- **THE TASK**
What is needed is every line of the data that includes the word "truck". Please copy each one.

[[ MATERIAL SHOWN, beginning ]]

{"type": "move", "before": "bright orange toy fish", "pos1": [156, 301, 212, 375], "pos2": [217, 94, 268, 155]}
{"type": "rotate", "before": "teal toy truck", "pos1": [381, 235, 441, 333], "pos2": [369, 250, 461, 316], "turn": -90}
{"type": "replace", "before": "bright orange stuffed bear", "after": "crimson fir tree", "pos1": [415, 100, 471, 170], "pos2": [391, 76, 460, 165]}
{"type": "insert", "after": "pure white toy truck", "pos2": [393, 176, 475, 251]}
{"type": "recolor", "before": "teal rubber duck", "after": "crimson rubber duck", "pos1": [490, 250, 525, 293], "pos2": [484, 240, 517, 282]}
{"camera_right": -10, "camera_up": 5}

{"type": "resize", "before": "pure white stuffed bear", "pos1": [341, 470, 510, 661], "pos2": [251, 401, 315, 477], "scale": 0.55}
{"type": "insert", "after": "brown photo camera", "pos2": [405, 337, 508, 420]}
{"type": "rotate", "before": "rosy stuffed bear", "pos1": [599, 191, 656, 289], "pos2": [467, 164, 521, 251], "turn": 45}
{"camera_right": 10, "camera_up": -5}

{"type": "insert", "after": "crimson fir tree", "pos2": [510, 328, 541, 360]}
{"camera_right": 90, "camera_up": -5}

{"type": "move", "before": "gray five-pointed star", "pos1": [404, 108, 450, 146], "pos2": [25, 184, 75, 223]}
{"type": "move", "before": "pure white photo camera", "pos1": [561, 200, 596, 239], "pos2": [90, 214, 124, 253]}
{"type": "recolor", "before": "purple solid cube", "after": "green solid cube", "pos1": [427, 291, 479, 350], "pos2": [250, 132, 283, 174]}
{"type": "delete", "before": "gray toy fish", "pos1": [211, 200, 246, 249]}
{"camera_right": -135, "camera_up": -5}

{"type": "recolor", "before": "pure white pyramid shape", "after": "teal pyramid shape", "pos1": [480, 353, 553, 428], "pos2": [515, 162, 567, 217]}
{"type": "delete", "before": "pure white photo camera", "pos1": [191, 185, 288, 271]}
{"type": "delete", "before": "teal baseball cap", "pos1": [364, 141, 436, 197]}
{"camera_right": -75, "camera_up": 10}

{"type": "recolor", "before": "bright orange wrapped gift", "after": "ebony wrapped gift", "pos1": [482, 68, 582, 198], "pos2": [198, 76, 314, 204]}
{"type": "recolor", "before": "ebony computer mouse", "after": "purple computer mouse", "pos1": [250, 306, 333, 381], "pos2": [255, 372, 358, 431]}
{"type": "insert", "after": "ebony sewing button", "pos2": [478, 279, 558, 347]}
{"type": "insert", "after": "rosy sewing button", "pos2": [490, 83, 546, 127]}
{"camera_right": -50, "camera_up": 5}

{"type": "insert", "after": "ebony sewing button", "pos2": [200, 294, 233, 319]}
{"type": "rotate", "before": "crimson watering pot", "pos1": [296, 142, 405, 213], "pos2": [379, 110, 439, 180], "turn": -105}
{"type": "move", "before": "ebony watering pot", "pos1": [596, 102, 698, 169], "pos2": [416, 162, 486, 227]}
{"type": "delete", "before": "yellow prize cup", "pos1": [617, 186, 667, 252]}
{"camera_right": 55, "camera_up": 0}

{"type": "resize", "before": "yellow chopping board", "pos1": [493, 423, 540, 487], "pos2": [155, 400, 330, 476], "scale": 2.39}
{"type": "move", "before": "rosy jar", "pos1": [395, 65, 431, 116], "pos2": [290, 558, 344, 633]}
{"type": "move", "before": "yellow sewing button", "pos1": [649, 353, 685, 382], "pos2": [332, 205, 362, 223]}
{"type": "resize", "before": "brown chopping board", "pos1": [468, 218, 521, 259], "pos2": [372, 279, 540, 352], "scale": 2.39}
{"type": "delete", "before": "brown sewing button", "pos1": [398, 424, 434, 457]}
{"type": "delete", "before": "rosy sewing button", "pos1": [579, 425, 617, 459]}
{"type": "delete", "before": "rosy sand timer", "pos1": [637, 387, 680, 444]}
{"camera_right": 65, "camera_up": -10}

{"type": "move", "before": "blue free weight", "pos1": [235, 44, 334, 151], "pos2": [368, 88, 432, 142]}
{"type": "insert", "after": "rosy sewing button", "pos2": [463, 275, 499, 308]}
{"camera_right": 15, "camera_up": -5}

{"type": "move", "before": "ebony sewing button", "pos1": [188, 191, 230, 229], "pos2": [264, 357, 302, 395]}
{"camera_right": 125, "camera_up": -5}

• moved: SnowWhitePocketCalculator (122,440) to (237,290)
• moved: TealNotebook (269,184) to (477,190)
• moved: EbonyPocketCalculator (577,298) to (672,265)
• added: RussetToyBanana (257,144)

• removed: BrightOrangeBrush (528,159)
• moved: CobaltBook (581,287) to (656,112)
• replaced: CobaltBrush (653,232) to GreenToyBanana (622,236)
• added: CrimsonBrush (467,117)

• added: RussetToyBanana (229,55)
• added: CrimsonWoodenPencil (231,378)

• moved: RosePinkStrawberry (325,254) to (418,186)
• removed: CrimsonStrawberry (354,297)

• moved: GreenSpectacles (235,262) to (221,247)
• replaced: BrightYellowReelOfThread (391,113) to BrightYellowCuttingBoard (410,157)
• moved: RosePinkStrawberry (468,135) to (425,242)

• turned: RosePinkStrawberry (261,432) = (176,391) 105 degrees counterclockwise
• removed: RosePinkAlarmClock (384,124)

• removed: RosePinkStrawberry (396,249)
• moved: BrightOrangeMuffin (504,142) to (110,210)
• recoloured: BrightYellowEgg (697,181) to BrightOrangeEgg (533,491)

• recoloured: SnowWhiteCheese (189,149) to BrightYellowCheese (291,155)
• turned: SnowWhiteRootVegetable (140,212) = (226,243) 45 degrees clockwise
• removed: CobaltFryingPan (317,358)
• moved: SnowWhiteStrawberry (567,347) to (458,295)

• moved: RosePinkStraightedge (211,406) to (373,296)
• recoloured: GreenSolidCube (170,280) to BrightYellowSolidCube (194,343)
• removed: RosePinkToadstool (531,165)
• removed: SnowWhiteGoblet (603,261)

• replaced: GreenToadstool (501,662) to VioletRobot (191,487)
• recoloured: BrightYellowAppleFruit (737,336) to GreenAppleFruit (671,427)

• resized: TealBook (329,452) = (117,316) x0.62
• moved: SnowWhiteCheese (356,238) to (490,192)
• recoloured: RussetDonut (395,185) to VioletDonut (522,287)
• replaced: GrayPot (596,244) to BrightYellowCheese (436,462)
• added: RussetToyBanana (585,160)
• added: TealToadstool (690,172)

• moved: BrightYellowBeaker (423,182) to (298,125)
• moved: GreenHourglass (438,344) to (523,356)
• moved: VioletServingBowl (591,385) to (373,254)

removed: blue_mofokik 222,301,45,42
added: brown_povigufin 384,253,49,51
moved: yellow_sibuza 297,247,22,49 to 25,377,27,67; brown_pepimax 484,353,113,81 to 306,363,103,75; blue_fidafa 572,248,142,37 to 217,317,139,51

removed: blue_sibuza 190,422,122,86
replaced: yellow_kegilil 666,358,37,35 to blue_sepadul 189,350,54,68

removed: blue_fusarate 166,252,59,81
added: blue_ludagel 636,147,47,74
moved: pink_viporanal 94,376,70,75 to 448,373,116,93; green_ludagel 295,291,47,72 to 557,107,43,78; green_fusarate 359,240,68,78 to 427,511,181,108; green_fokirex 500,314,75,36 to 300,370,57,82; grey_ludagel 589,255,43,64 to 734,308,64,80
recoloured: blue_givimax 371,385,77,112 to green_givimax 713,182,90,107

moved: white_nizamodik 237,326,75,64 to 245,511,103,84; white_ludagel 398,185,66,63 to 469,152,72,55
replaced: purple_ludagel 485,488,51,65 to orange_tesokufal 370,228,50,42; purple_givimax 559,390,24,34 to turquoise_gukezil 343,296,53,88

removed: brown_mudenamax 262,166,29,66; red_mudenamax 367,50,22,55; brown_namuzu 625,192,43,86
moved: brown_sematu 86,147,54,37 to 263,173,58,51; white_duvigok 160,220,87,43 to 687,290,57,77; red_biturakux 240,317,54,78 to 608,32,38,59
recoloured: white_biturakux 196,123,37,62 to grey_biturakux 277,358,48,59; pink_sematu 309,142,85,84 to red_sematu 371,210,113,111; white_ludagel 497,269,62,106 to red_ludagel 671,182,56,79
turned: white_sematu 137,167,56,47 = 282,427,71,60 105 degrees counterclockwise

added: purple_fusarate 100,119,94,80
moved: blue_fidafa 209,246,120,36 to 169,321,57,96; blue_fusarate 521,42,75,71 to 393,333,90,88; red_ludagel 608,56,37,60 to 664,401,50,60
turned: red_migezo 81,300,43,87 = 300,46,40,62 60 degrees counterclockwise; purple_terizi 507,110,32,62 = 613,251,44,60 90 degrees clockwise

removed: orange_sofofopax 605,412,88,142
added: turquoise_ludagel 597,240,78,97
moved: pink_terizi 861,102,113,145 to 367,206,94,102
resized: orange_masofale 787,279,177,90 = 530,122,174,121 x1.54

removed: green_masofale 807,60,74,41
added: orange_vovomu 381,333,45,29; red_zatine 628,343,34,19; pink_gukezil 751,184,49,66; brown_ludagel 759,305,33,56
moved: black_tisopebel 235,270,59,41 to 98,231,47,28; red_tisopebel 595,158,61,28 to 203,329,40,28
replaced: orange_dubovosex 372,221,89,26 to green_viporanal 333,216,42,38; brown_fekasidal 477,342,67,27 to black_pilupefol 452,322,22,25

[[ MATERIAL SHOWN, end ]]

- **TASK RESPONSE**
{"type": "rotate", "before": "teal toy truck", "pos1": [381, 235, 441, 333], "pos2": [369, 250, 461, 316], "turn": -90}
{"type": "insert", "after": "pure white toy truck", "pos2": [393, 176, 475, 251]}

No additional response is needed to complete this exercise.